--- SUPPLIED RECORDS ---

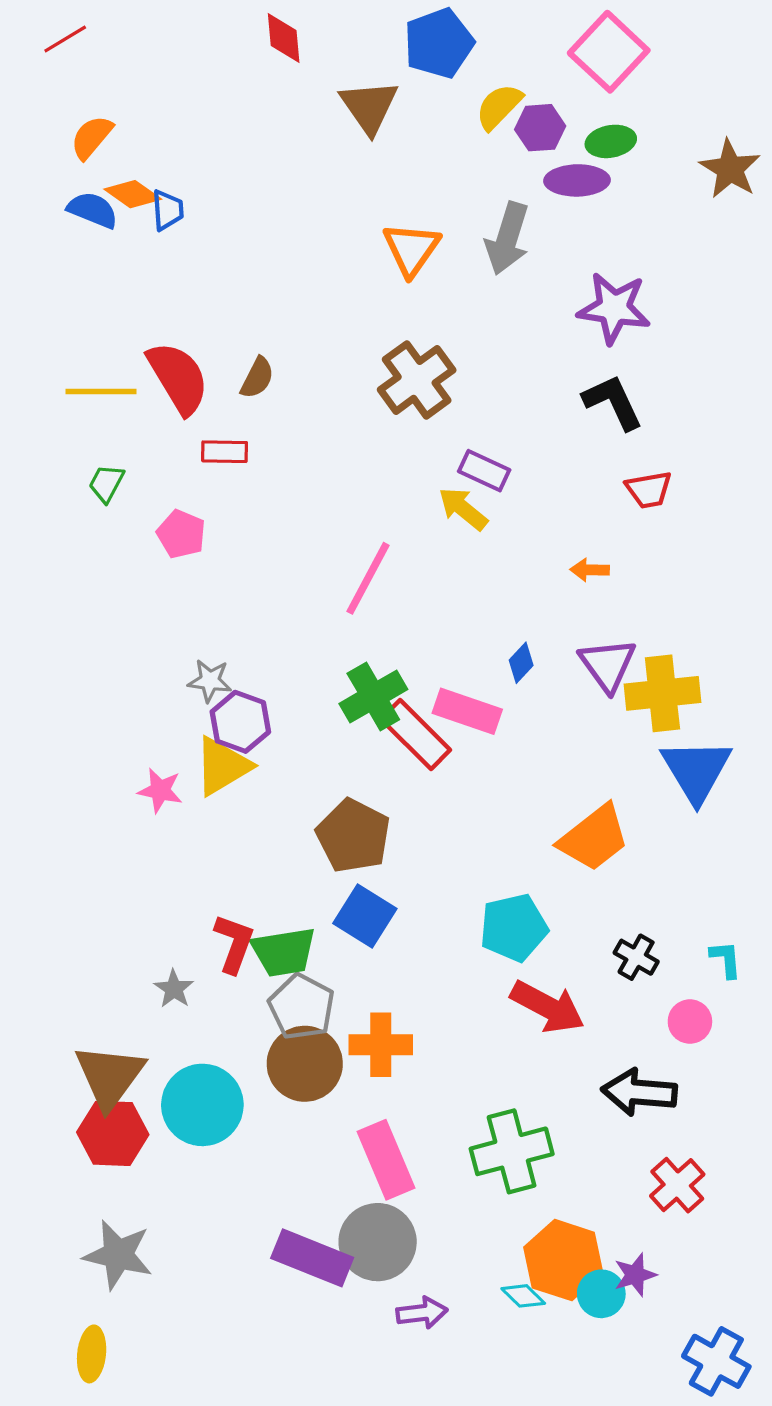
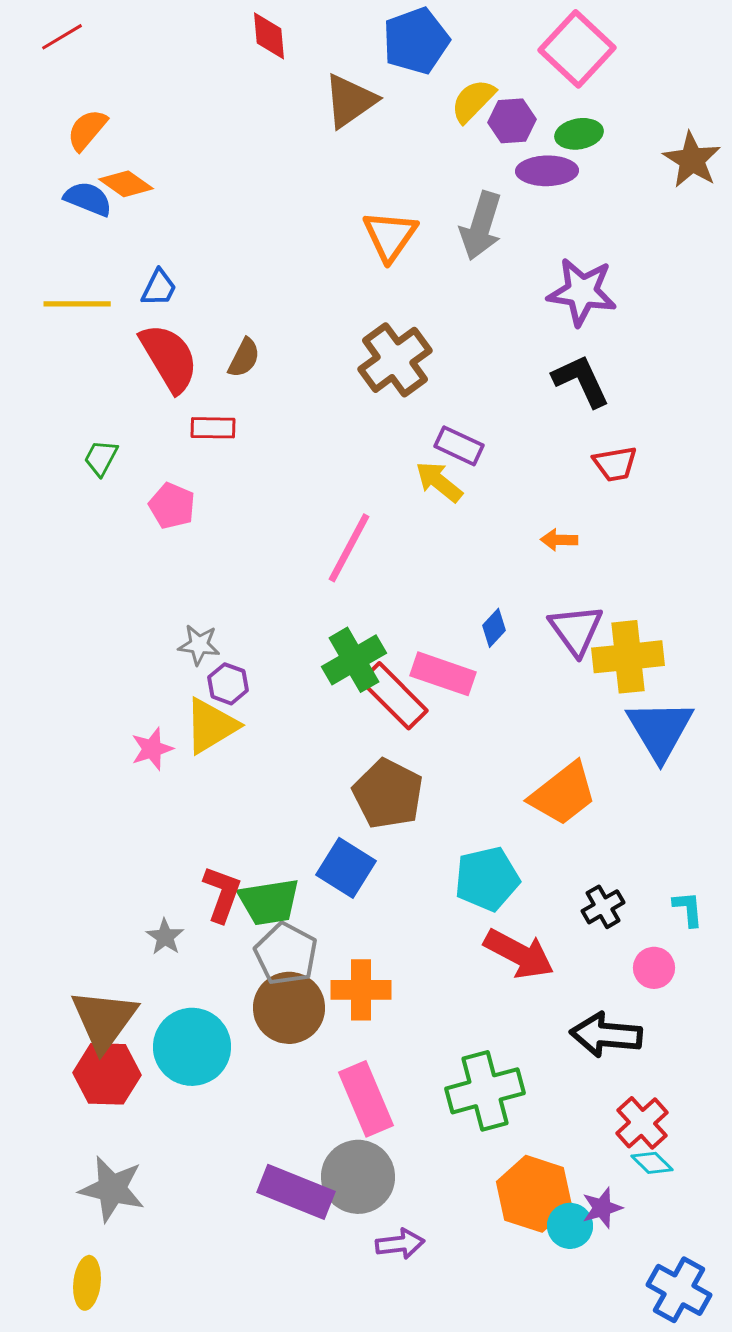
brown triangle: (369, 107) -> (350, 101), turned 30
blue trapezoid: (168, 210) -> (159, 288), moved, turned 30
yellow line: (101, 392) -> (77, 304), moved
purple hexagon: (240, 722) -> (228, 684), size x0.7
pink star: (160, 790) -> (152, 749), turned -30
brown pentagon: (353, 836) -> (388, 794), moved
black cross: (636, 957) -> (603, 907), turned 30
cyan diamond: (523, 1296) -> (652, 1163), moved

--- YOUR ASSIGNMENT ---
Would you retype every line shown above exactly, leaving the pictures aside?

--- RESPONSE FOR THIS EXERCISE ---
brown triangle: (369, 107) -> (350, 101), turned 30
blue trapezoid: (168, 210) -> (159, 288), moved, turned 30
yellow line: (101, 392) -> (77, 304), moved
purple hexagon: (240, 722) -> (228, 684), size x0.7
pink star: (160, 790) -> (152, 749), turned -30
brown pentagon: (353, 836) -> (388, 794), moved
black cross: (636, 957) -> (603, 907), turned 30
cyan diamond: (523, 1296) -> (652, 1163), moved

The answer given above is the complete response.